WHAT YOU WILL DO » Your answer should be the exact lines of the data below from the one containing "purple square at" through the one containing "green semicircle at"; please include nothing else.

DATA FOR ANALYSIS »

#####

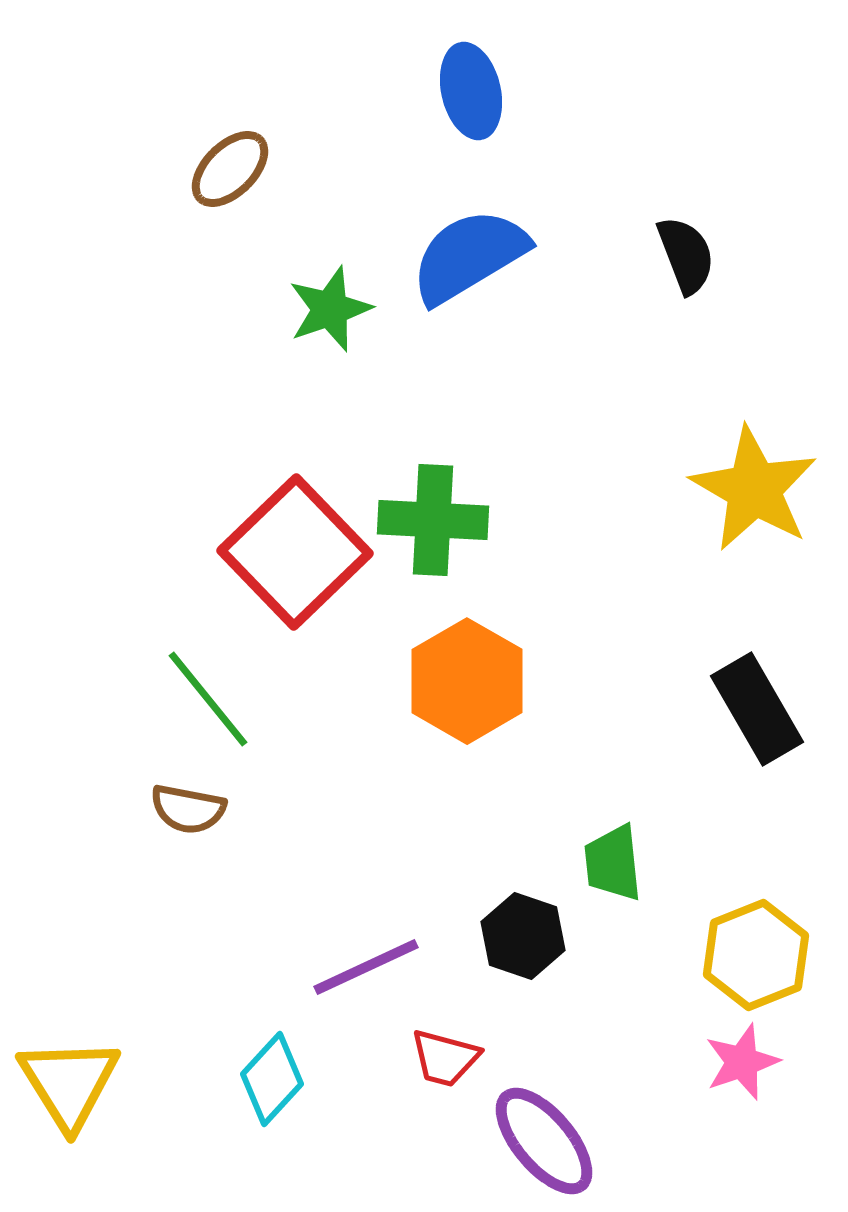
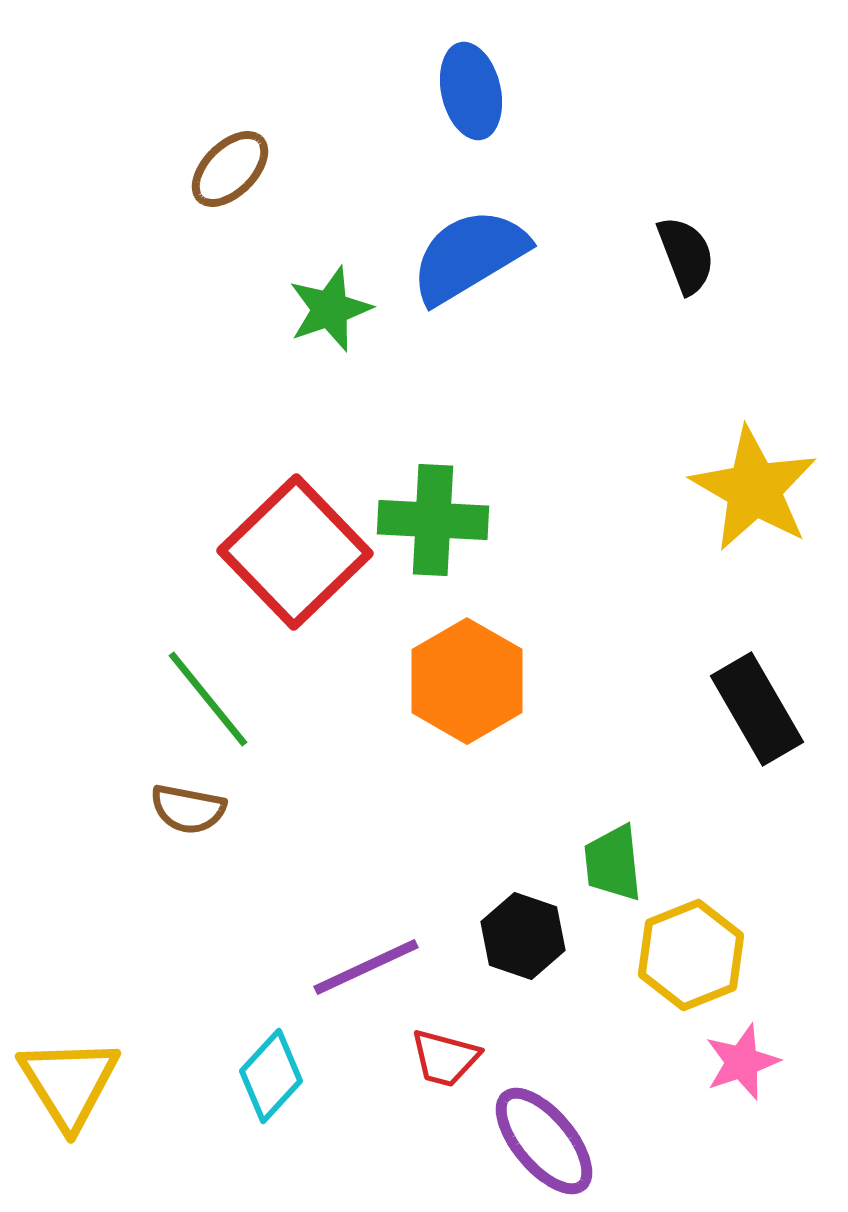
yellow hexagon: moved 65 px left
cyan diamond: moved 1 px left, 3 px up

#####

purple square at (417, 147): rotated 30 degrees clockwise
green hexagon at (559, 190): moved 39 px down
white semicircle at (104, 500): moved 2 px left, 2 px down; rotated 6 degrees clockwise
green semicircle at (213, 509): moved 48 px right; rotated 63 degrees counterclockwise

#####

RESULT OF THE EXERCISE »
purple square at (417, 147): rotated 30 degrees clockwise
green hexagon at (559, 190): moved 39 px down
white semicircle at (104, 500): moved 2 px left, 2 px down; rotated 6 degrees clockwise
green semicircle at (213, 509): moved 48 px right; rotated 63 degrees counterclockwise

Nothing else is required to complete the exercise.